## Your goal
A verbatim copy of the listing is needed; pictures are to be left out.
*** Opening The data ***
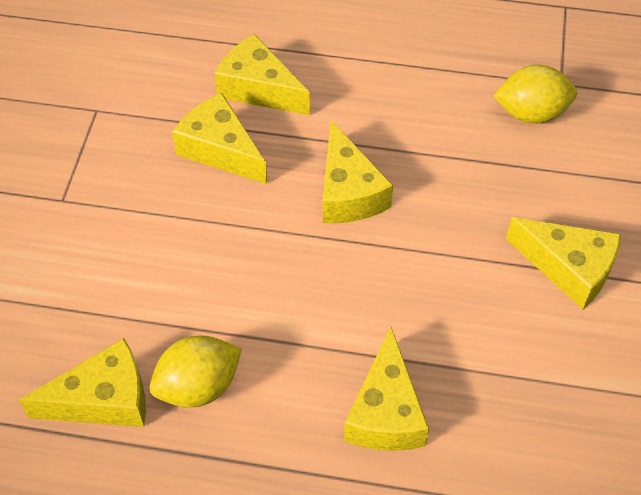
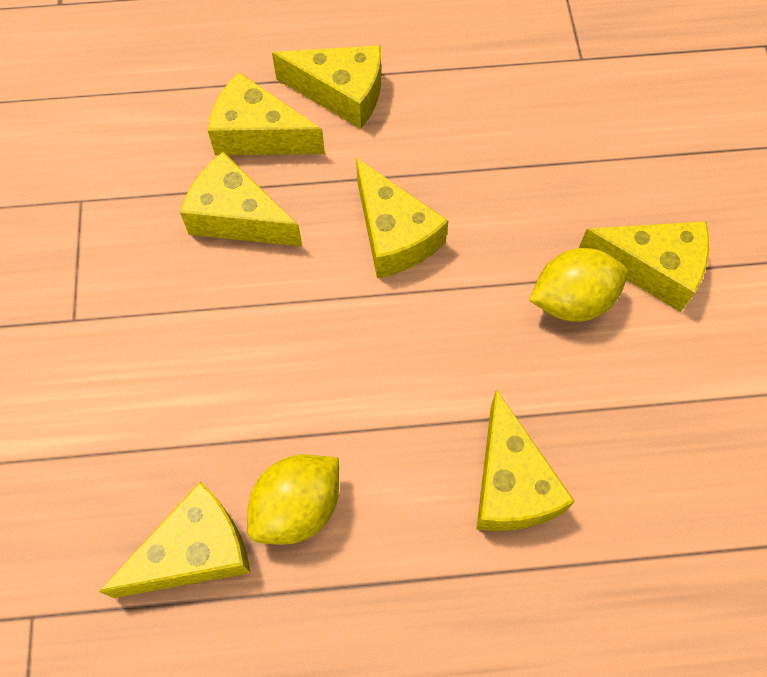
camera: 15 degrees left, 10 degrees up
(339, 70) = (341, 93): none -> yellow cheese
(531, 113) = (561, 99): yellow lemon -> yellow lemon (572, 301)

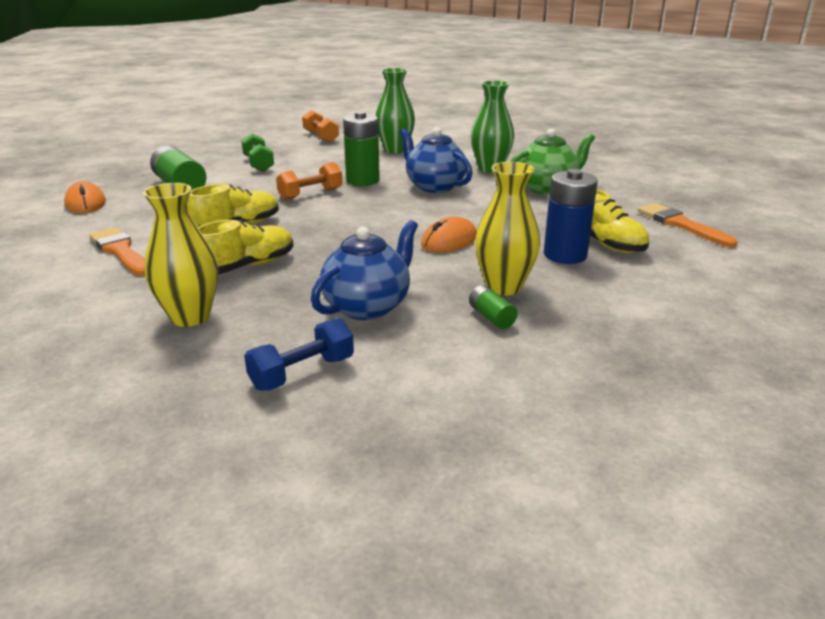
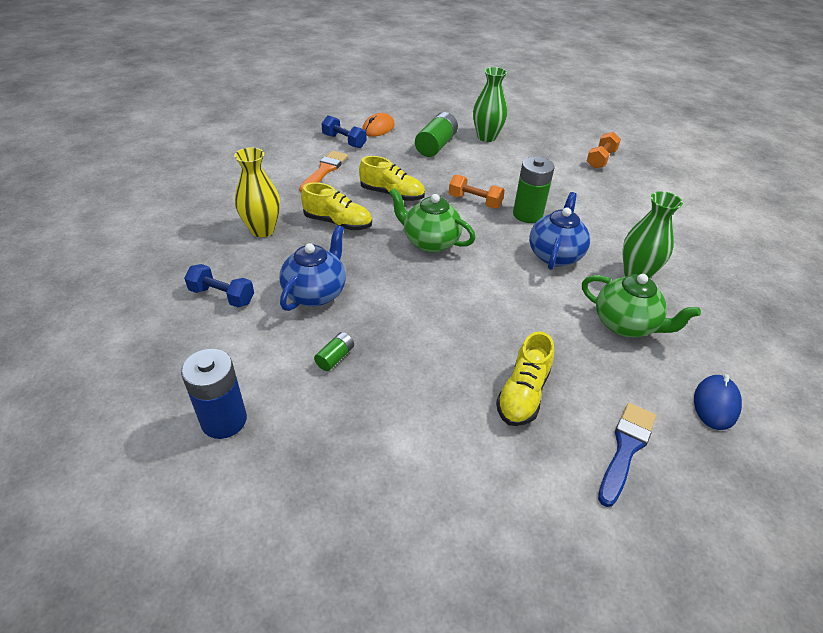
camera: 60 degrees right, 15 degrees up
(75, 226) = (344, 141): none -> blue dumbbell
(258, 164) = (508, 157): green dumbbell -> none
(350, 228) = (430, 242): none -> green teapot
(367, 306) = (315, 293): blue teapot -> blue teapot turned 75 degrees counterclockwise
(395, 150) = (618, 206): green vase -> green vase (486, 137)
(449, 241) = (449, 298): orange mouse -> none
(504, 287) = (388, 351): yellow vase -> none
(565, 255) = (475, 373): blue battery -> blue battery (224, 420)
(649, 187) = (716, 404): none -> blue mouse
(681, 224) = (626, 448): orange brush -> blue brush

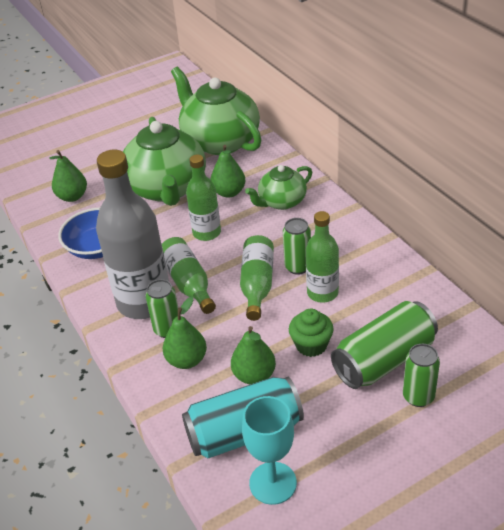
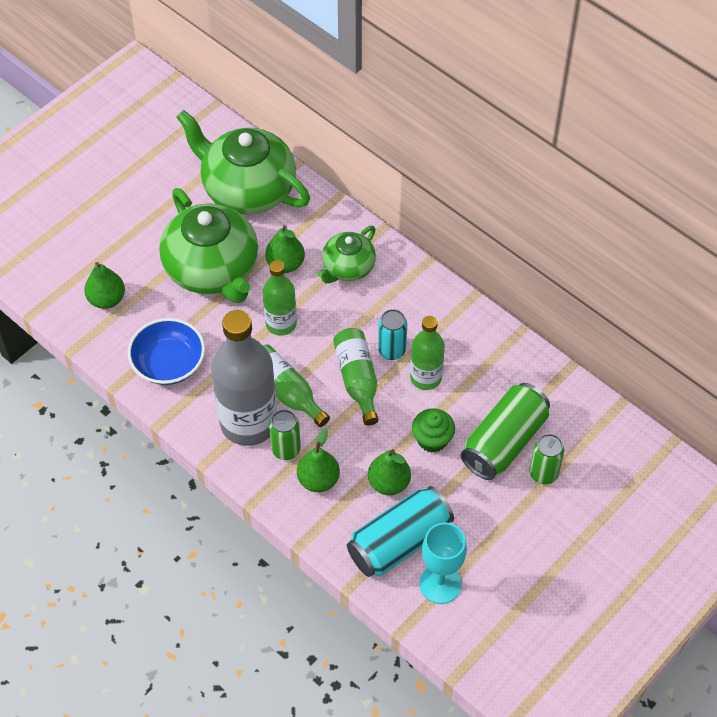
camera: 20 degrees left, 15 degrees up
(298, 267) = (392, 350): green can -> turquoise can

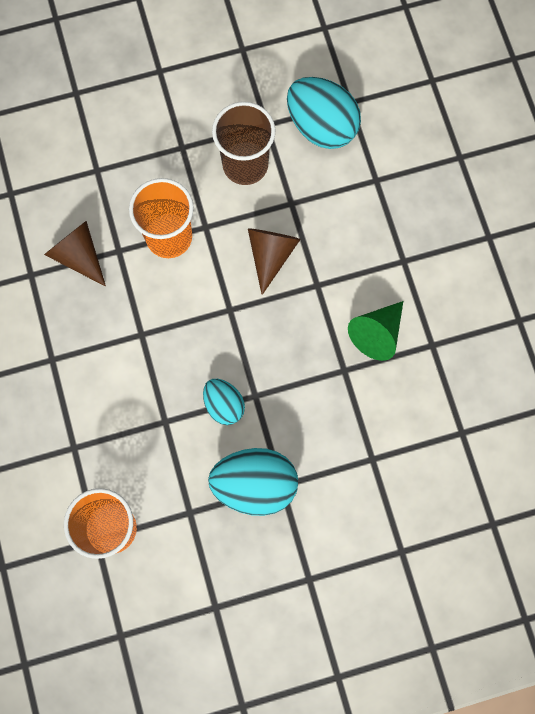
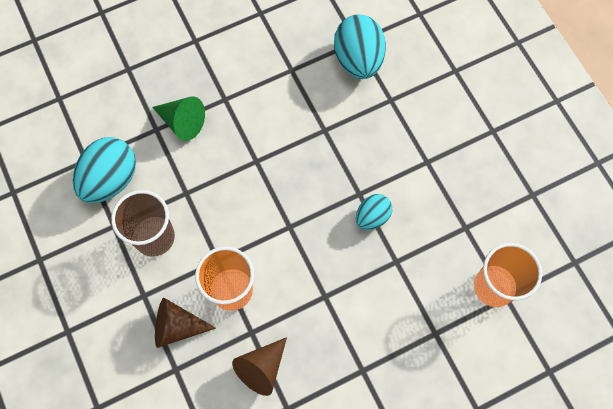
camera: 100 degrees left, 5 degrees down
(255, 485) = (431, 182): turquoise egg -> turquoise egg (358, 59)
(271, 255) = (235, 202): brown cone -> brown cone (177, 326)
(377, 334) = (290, 110): green cone -> green cone (182, 122)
*** Closing The data ***
## Exercise result
camera: 15 degrees left, 10 degrees up
(339, 70) = (341, 93): none -> yellow cheese
(531, 113) = (561, 99): yellow lemon -> yellow lemon (572, 301)

camera: 60 degrees right, 15 degrees up
(75, 226) = (344, 141): none -> blue dumbbell
(258, 164) = (508, 157): green dumbbell -> none
(350, 228) = (430, 242): none -> green teapot
(367, 306) = (315, 293): blue teapot -> blue teapot turned 75 degrees counterclockwise
(395, 150) = (618, 206): green vase -> green vase (486, 137)
(449, 241) = (449, 298): orange mouse -> none
(504, 287) = (388, 351): yellow vase -> none
(565, 255) = (475, 373): blue battery -> blue battery (224, 420)
(649, 187) = (716, 404): none -> blue mouse
(681, 224) = (626, 448): orange brush -> blue brush

camera: 20 degrees left, 15 degrees up
(298, 267) = (392, 350): green can -> turquoise can

camera: 100 degrees left, 5 degrees down
(255, 485) = (431, 182): turquoise egg -> turquoise egg (358, 59)
(271, 255) = (235, 202): brown cone -> brown cone (177, 326)
(377, 334) = (290, 110): green cone -> green cone (182, 122)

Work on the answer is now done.